PROBLEM TO WORK ON: Transcribe the data below verbatim from the line with "LCD1 pin SDA: D6 -> D3" to the line with "TEMP3: LM35 -> none". Include both of those lines.

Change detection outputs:
● ● ● ● ●
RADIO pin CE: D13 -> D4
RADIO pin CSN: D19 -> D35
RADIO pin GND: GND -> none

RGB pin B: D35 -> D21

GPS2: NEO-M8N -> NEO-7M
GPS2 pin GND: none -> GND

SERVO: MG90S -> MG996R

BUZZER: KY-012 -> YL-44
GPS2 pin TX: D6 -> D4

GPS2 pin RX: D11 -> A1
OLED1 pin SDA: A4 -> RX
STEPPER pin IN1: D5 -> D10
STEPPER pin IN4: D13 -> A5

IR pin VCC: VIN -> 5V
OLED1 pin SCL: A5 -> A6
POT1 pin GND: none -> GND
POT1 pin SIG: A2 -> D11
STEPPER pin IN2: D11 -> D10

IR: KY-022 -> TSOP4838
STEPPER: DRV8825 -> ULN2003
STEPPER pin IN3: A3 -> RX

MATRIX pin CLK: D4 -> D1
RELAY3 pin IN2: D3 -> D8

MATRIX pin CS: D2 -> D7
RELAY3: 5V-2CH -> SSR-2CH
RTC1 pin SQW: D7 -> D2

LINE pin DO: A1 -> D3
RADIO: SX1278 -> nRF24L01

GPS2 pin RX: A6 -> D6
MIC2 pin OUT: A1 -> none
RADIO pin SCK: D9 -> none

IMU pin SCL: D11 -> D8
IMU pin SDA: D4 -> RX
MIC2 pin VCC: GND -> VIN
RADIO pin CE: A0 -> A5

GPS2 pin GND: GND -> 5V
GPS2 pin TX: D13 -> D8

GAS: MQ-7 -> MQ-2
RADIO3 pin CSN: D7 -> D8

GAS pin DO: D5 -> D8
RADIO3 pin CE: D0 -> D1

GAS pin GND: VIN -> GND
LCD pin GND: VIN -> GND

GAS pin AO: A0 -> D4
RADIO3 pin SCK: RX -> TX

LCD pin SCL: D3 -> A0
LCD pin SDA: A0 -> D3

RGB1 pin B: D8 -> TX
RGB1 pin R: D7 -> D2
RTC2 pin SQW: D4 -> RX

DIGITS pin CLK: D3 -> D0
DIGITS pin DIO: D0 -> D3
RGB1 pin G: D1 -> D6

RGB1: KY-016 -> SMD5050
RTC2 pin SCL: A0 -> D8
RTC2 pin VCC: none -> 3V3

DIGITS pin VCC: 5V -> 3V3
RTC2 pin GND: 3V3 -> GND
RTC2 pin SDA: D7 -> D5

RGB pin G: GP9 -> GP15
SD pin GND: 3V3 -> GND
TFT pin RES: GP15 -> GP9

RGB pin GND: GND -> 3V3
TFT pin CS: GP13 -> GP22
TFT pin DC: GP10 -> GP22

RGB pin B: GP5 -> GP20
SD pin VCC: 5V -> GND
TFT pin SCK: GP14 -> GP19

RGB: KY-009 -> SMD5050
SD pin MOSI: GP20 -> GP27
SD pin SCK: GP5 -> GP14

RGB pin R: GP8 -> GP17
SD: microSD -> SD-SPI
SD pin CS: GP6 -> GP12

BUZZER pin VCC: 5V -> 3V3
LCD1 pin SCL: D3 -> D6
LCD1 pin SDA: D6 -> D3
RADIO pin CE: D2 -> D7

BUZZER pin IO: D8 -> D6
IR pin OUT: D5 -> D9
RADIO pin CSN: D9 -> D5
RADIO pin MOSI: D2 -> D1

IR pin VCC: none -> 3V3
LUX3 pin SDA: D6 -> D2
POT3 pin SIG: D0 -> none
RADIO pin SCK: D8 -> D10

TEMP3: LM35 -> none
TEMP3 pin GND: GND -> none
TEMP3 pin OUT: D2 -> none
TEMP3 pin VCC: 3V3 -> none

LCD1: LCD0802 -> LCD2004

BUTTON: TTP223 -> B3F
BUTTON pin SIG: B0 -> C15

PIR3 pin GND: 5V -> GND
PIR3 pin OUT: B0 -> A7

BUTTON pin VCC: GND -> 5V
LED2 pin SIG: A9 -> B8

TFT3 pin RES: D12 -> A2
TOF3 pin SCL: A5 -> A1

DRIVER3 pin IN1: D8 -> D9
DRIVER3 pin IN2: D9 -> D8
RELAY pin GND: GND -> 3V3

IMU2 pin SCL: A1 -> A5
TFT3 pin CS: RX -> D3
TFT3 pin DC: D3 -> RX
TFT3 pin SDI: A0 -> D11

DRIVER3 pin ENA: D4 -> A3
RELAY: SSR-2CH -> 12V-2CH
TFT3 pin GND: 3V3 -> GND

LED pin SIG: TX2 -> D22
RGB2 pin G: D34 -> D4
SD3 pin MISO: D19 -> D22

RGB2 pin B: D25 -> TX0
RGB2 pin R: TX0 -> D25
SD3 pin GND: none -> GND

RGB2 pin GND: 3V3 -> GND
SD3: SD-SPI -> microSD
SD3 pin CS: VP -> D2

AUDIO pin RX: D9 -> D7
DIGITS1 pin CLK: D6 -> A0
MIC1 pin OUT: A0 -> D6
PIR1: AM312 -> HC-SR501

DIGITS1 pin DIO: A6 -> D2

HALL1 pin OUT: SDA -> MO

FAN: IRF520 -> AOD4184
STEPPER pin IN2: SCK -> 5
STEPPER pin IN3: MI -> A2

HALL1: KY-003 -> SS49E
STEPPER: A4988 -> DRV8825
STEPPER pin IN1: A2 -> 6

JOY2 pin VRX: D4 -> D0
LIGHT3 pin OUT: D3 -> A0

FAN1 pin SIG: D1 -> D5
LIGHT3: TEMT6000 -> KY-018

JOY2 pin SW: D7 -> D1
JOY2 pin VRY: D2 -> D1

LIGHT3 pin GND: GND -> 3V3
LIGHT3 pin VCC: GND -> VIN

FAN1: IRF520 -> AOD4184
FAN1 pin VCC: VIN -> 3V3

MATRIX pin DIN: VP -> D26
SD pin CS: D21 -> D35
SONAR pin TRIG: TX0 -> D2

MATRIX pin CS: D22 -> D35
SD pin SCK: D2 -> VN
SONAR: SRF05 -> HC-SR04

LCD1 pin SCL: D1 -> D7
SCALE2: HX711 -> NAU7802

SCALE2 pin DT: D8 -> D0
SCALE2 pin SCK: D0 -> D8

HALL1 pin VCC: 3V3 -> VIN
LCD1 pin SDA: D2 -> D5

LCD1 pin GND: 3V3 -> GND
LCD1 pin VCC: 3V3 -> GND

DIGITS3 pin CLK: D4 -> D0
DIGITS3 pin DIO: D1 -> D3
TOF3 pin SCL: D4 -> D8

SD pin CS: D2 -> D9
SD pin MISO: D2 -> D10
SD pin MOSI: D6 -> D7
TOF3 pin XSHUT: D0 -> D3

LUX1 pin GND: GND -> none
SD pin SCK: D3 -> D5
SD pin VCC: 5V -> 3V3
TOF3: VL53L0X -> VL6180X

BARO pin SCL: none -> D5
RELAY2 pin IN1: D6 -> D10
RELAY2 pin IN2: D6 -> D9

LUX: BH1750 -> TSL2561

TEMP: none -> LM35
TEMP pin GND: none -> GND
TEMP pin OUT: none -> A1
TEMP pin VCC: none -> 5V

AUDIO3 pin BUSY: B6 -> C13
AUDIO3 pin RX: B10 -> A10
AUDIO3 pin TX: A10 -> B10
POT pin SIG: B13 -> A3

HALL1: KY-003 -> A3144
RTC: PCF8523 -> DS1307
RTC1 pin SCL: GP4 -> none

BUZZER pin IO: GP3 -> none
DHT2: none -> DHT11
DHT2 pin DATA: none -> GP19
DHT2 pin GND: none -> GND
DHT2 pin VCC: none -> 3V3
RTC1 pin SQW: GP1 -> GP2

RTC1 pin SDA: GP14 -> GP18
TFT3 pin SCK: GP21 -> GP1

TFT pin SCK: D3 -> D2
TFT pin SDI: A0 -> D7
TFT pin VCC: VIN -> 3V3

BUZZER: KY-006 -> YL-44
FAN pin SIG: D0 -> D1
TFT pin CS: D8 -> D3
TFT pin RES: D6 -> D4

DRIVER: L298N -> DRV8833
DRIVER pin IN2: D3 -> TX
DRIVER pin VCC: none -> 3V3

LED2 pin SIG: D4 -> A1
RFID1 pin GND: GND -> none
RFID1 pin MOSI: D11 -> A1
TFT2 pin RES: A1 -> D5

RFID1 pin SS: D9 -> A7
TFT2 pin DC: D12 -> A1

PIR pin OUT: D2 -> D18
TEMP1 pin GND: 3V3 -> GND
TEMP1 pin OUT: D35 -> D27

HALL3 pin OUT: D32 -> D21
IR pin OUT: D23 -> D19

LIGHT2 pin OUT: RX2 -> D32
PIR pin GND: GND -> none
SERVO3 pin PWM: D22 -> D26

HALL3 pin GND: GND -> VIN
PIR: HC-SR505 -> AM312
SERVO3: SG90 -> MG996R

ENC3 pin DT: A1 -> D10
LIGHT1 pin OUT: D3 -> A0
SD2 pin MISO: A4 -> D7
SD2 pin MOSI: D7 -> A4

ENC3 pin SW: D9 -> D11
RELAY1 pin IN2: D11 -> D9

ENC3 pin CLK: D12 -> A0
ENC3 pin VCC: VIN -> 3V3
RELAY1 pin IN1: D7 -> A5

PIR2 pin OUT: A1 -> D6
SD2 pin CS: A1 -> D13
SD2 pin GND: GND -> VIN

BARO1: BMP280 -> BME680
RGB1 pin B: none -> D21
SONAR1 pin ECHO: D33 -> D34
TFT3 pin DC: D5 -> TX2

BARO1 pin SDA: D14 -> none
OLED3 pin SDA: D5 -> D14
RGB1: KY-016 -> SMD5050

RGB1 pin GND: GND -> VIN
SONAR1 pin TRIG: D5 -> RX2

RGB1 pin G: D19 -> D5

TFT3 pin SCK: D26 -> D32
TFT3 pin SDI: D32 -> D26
● ● ● ● ●
SOLVED EXERCISE:
LCD1 pin SDA: D6 -> D3
RADIO pin CE: D2 -> D7

BUZZER pin IO: D8 -> D6
IR pin OUT: D5 -> D9
RADIO pin CSN: D9 -> D5
RADIO pin MOSI: D2 -> D1

IR pin VCC: none -> 3V3
LUX3 pin SDA: D6 -> D2
POT3 pin SIG: D0 -> none
RADIO pin SCK: D8 -> D10

TEMP3: LM35 -> none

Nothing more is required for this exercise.